■ REQUIRED WORK ■
In the entries that follow, identify the line containing "R23: 27k (+5V, N033) -> 2k (+5V, N033)" and return it together with all later lines, exactly as they appear.

§

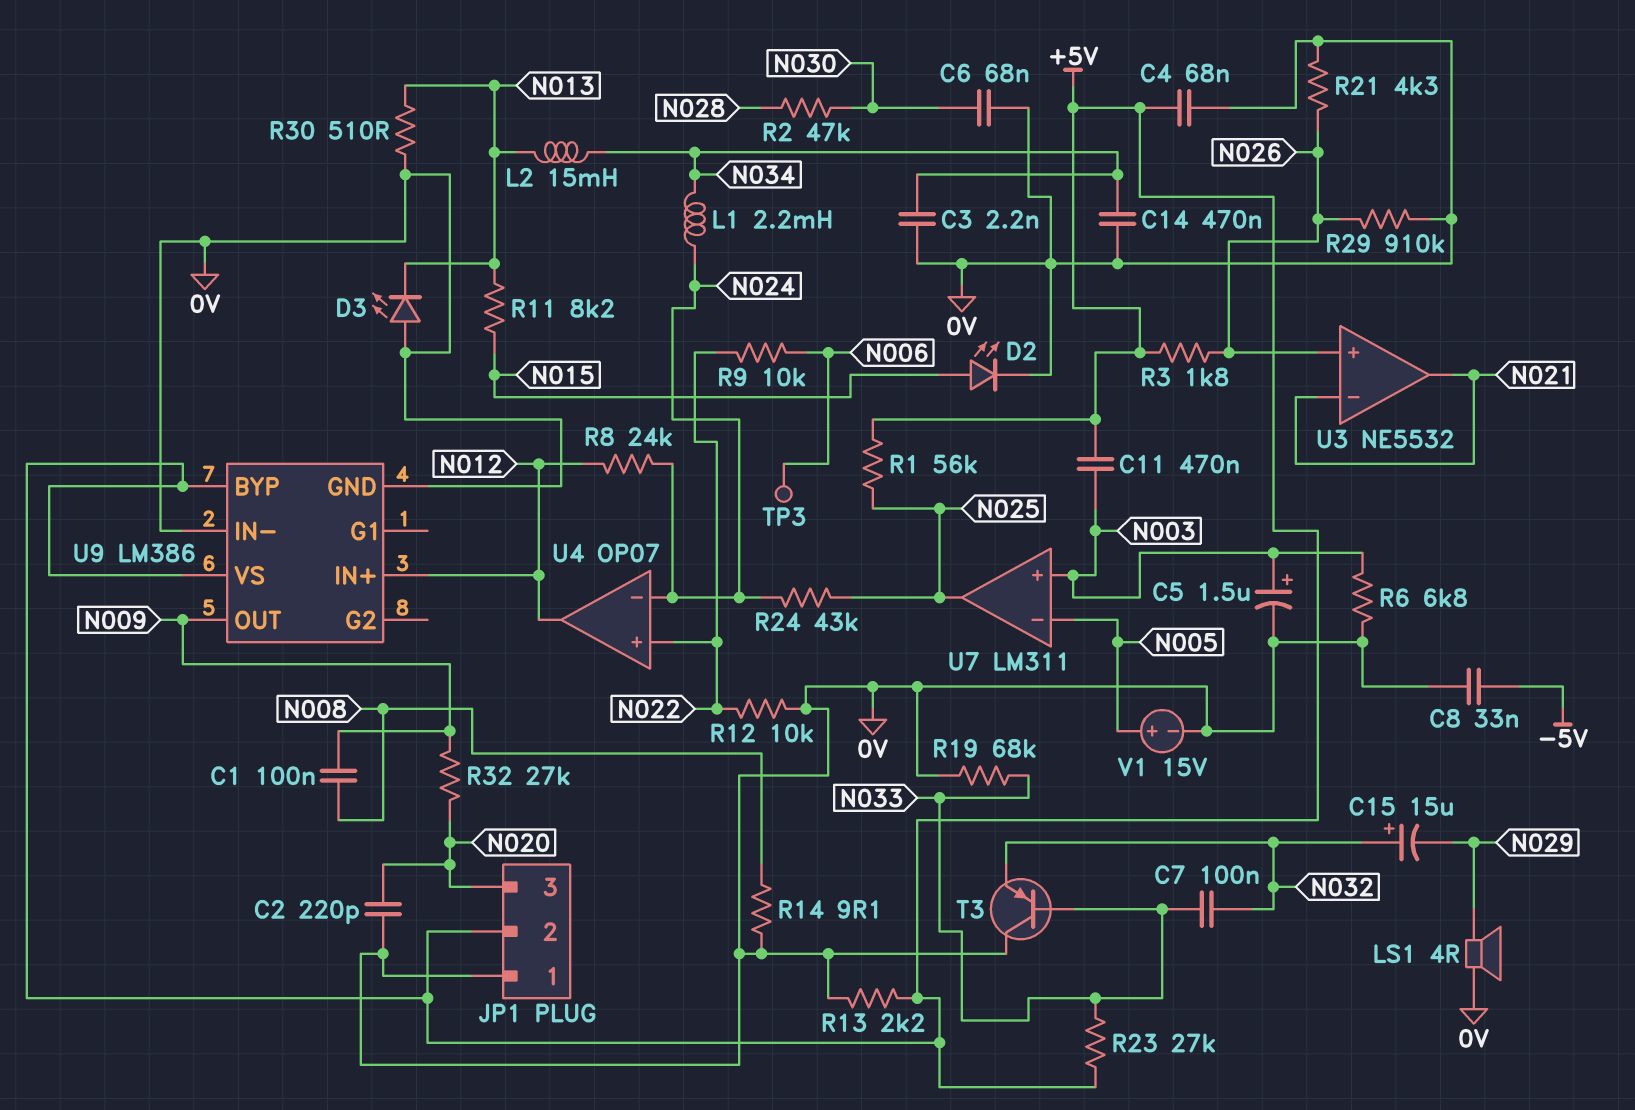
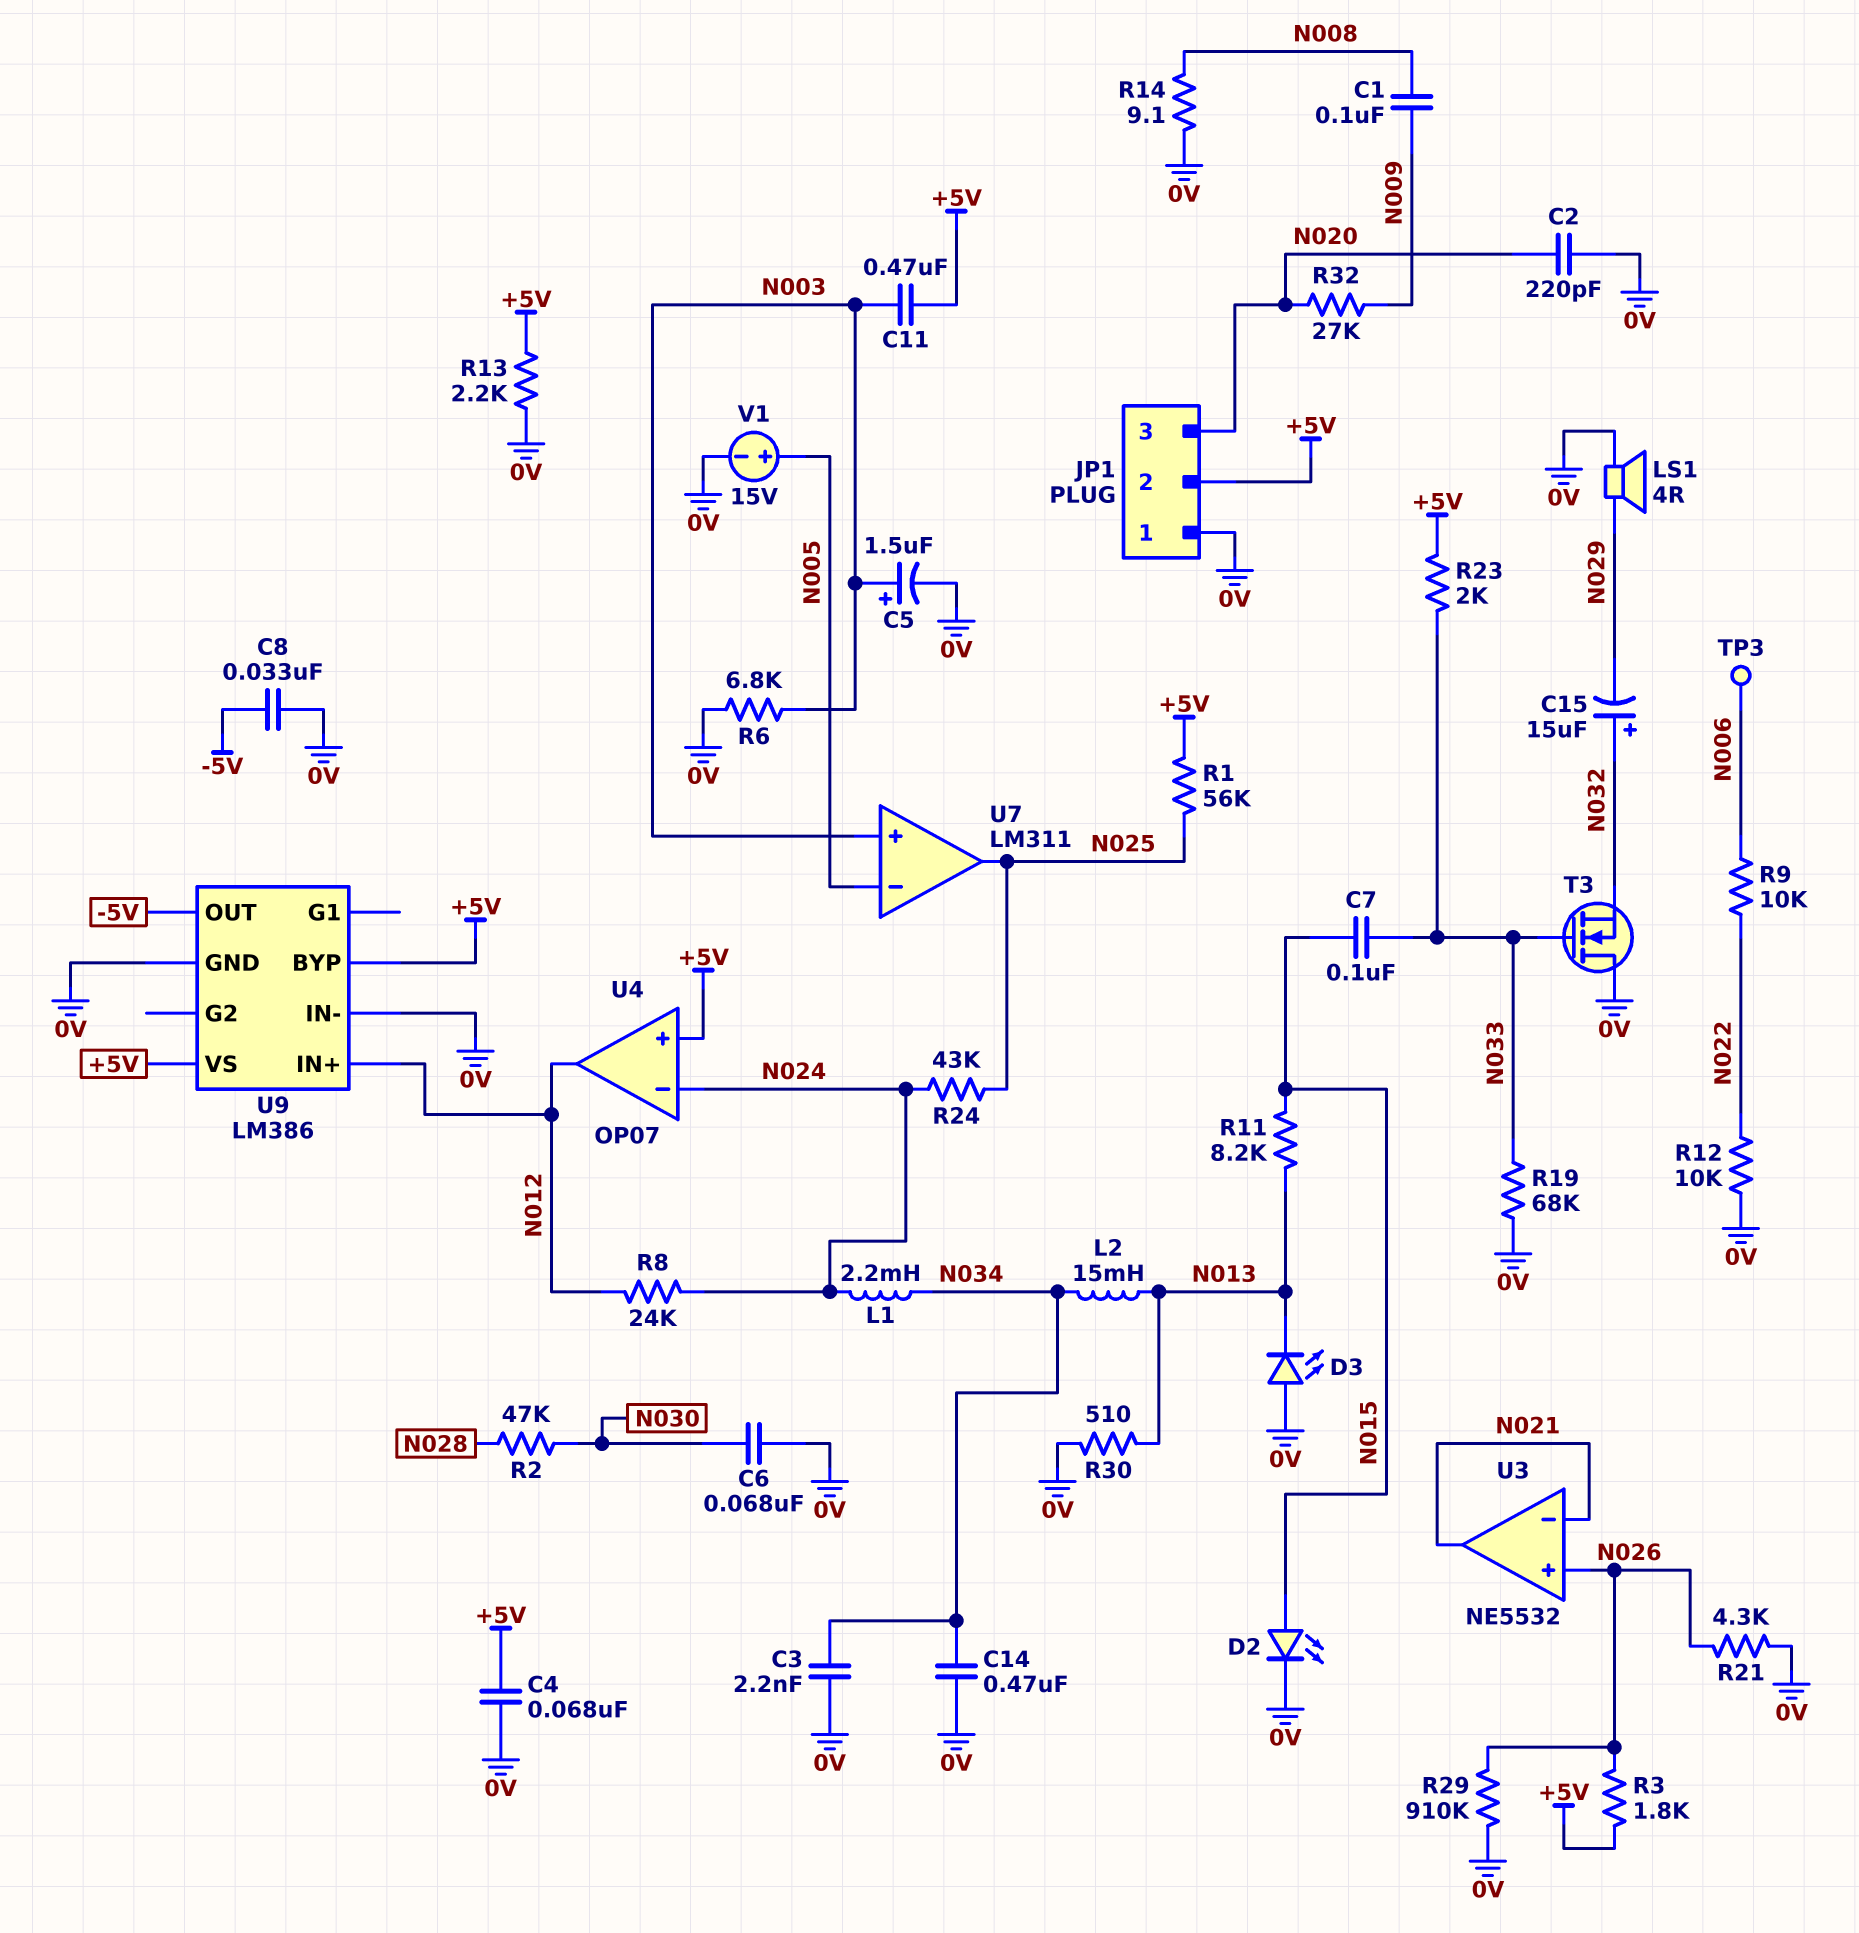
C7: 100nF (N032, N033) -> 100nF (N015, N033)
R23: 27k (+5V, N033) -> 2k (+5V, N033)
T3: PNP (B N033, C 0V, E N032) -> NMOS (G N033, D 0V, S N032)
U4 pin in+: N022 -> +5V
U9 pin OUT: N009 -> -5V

§

■ ANSWER TO THE PROBLEM ■
R23: 27k (+5V, N033) -> 2k (+5V, N033)
T3: PNP (B N033, C 0V, E N032) -> NMOS (G N033, D 0V, S N032)
U4 pin in+: N022 -> +5V
U9 pin OUT: N009 -> -5V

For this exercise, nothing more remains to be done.